◆ Supplied information:

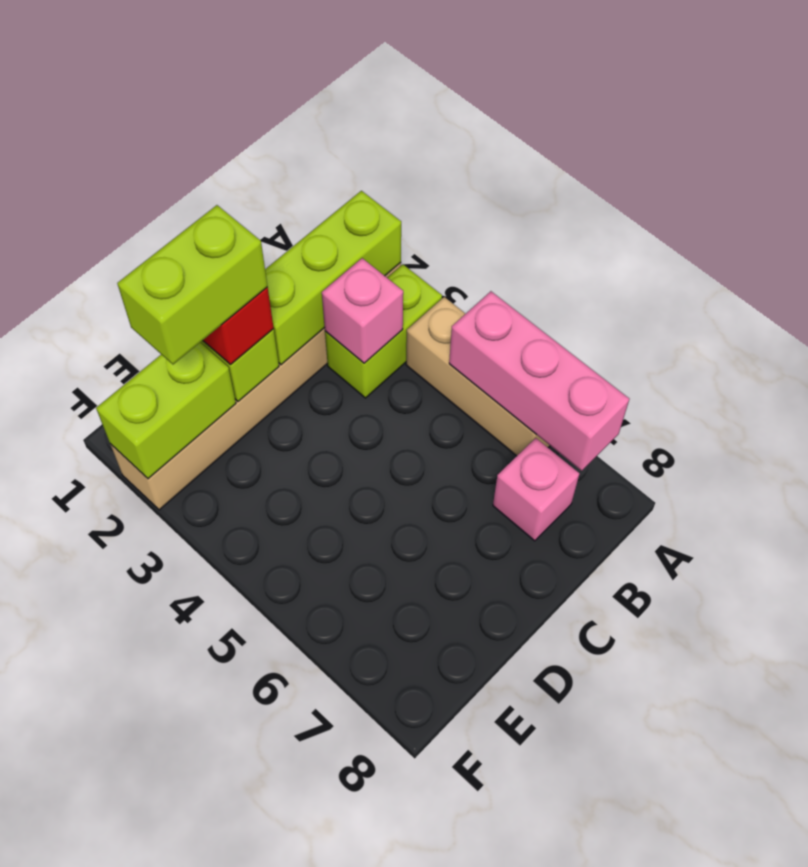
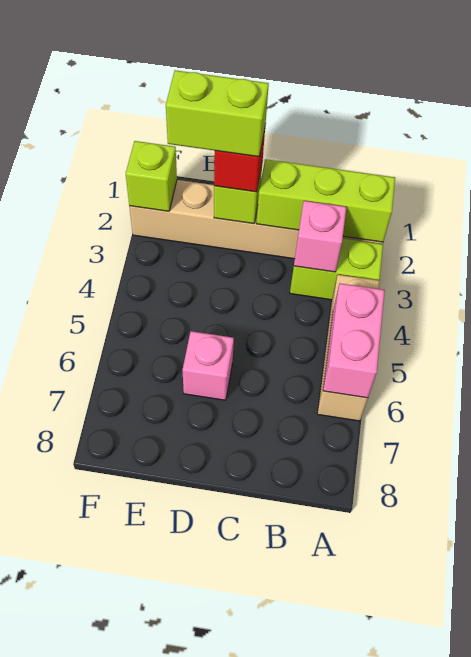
pink brick A5:A7 level 2 -> pink brick A5:A6 level 2
pink brick B7 level 1 -> pink brick D6 level 1
lime brick E2:F2 level 2 -> lime brick F2 level 2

◆ Requirement:
Where a line above holds the word "pink", copy it.

◆ Solution to this task:
pink brick A5:A7 level 2 -> pink brick A5:A6 level 2
pink brick B7 level 1 -> pink brick D6 level 1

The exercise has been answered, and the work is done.